* _REQUIRED WORK_
Copy the records below exactly, but leave out any picture they contain.

>>>

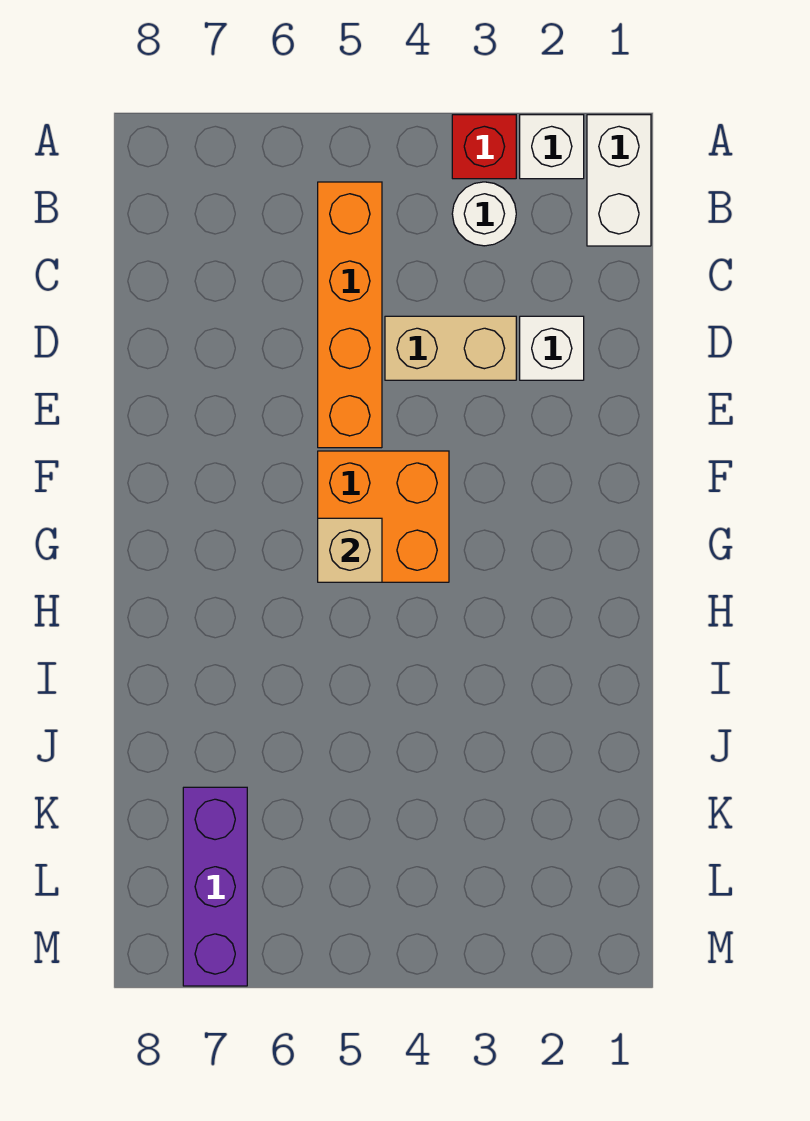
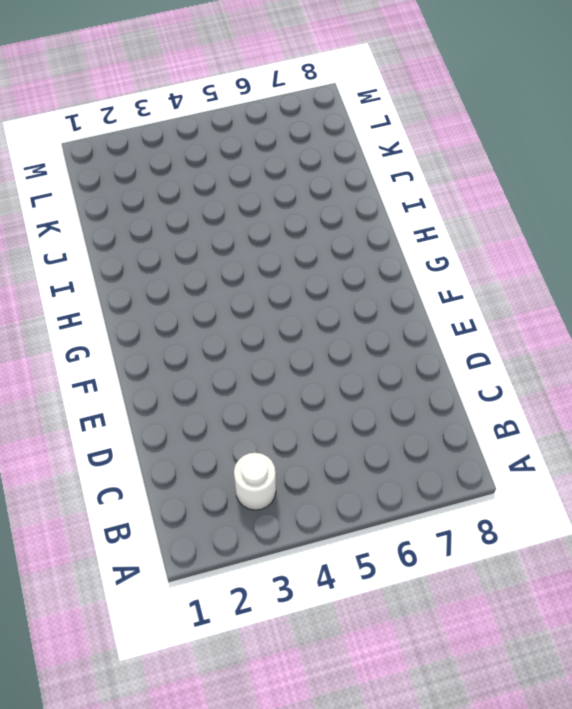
none -> white brick A1:B1 level 1
none -> white brick A2 level 1

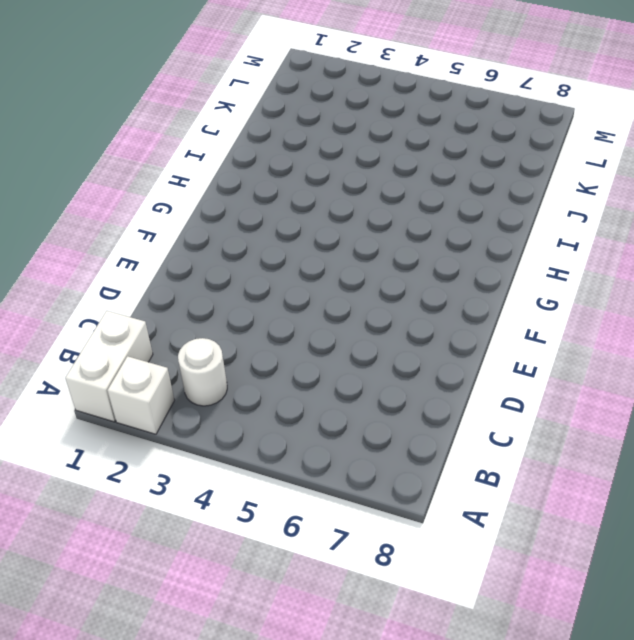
none -> red brick A3 level 1
none -> orange brick B5:E5 level 1

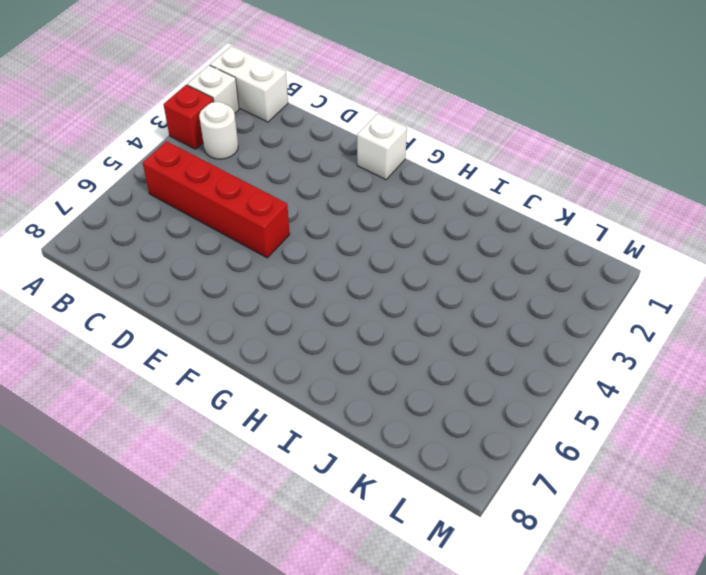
red brick B5:E5 level 1 -> orange brick B5:E5 level 1
white brick F1 level 1 -> white brick D2 level 1
none -> tan brick D3:D4 level 1
none -> orange brick F4:G5 level 1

<<<

* _ANSWER_
none -> white brick A1:B1 level 1
none -> white brick A2 level 1

none -> red brick A3 level 1
none -> orange brick B5:E5 level 1

red brick B5:E5 level 1 -> orange brick B5:E5 level 1
white brick F1 level 1 -> white brick D2 level 1
none -> tan brick D3:D4 level 1
none -> orange brick F4:G5 level 1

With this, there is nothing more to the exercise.